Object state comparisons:
■ ■ ■
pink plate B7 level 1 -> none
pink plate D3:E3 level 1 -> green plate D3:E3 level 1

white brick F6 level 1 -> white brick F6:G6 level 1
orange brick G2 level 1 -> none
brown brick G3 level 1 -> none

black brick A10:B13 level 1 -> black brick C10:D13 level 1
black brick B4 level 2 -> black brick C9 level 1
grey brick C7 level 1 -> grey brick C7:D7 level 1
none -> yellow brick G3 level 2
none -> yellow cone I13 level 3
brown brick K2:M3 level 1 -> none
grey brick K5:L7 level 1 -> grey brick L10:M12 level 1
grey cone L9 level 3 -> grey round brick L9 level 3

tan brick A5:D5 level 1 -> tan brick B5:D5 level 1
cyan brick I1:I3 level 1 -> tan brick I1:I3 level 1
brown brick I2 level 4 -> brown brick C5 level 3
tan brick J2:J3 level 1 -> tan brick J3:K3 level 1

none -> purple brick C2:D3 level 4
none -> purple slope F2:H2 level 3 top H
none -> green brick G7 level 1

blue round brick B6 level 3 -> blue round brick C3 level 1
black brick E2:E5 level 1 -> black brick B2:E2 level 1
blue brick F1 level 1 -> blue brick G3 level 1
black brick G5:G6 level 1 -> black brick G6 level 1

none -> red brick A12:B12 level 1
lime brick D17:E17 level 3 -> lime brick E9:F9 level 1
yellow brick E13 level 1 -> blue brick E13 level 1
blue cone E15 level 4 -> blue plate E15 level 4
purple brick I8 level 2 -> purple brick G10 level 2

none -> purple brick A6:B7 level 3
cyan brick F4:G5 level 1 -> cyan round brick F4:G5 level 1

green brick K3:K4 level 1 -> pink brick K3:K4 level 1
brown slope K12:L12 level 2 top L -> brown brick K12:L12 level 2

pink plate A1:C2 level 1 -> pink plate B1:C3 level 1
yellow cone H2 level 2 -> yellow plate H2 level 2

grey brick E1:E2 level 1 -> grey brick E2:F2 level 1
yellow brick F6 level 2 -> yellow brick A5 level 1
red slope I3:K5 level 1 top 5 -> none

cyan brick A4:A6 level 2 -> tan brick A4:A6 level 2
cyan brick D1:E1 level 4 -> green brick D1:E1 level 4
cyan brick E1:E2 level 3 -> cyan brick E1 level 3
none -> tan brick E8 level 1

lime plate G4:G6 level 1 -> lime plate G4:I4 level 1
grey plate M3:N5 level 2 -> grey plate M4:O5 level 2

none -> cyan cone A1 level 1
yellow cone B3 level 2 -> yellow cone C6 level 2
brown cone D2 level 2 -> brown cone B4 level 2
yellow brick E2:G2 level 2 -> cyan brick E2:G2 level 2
■ ■ ■
Where the string "green" appears in a line of the entries above, return that line.

pink plate D3:E3 level 1 -> green plate D3:E3 level 1
none -> green brick G7 level 1
green brick K3:K4 level 1 -> pink brick K3:K4 level 1
cyan brick D1:E1 level 4 -> green brick D1:E1 level 4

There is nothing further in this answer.